Would you restate the entries below exactly, keeping every line?

**Collected data entries**
((

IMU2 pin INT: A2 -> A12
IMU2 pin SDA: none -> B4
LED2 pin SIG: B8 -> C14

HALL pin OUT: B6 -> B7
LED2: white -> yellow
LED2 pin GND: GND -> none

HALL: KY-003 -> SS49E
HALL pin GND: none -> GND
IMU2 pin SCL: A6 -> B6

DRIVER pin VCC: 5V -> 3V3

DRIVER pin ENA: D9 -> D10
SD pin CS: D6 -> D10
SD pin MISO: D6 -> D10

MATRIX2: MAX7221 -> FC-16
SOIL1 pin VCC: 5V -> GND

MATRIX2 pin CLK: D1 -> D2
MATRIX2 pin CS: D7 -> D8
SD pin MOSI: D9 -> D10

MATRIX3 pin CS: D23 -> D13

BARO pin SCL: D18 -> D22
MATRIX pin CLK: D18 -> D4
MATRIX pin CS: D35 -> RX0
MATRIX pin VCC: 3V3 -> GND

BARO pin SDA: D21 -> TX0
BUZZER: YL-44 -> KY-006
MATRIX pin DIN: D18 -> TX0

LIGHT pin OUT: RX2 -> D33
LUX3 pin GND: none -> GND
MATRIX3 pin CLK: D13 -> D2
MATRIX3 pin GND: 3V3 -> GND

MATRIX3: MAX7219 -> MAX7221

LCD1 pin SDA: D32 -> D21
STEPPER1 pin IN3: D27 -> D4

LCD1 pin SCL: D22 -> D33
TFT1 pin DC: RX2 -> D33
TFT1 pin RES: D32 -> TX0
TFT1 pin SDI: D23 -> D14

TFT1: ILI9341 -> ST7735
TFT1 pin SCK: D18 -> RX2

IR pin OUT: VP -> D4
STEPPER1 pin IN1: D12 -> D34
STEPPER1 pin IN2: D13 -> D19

))

**Answer space**
IMU2 pin INT: A2 -> A12
IMU2 pin SDA: none -> B4
LED2 pin SIG: B8 -> C14

HALL pin OUT: B6 -> B7
LED2: white -> yellow
LED2 pin GND: GND -> none

HALL: KY-003 -> SS49E
HALL pin GND: none -> GND
IMU2 pin SCL: A6 -> B6

DRIVER pin VCC: 5V -> 3V3

DRIVER pin ENA: D9 -> D10
SD pin CS: D6 -> D10
SD pin MISO: D6 -> D10

MATRIX2: MAX7221 -> FC-16
SOIL1 pin VCC: 5V -> GND

MATRIX2 pin CLK: D1 -> D2
MATRIX2 pin CS: D7 -> D8
SD pin MOSI: D9 -> D10

MATRIX3 pin CS: D23 -> D13

BARO pin SCL: D18 -> D22
MATRIX pin CLK: D18 -> D4
MATRIX pin CS: D35 -> RX0
MATRIX pin VCC: 3V3 -> GND

BARO pin SDA: D21 -> TX0
BUZZER: YL-44 -> KY-006
MATRIX pin DIN: D18 -> TX0

LIGHT pin OUT: RX2 -> D33
LUX3 pin GND: none -> GND
MATRIX3 pin CLK: D13 -> D2
MATRIX3 pin GND: 3V3 -> GND

MATRIX3: MAX7219 -> MAX7221

LCD1 pin SDA: D32 -> D21
STEPPER1 pin IN3: D27 -> D4

LCD1 pin SCL: D22 -> D33
TFT1 pin DC: RX2 -> D33
TFT1 pin RES: D32 -> TX0
TFT1 pin SDI: D23 -> D14

TFT1: ILI9341 -> ST7735
TFT1 pin SCK: D18 -> RX2

IR pin OUT: VP -> D4
STEPPER1 pin IN1: D12 -> D34
STEPPER1 pin IN2: D13 -> D19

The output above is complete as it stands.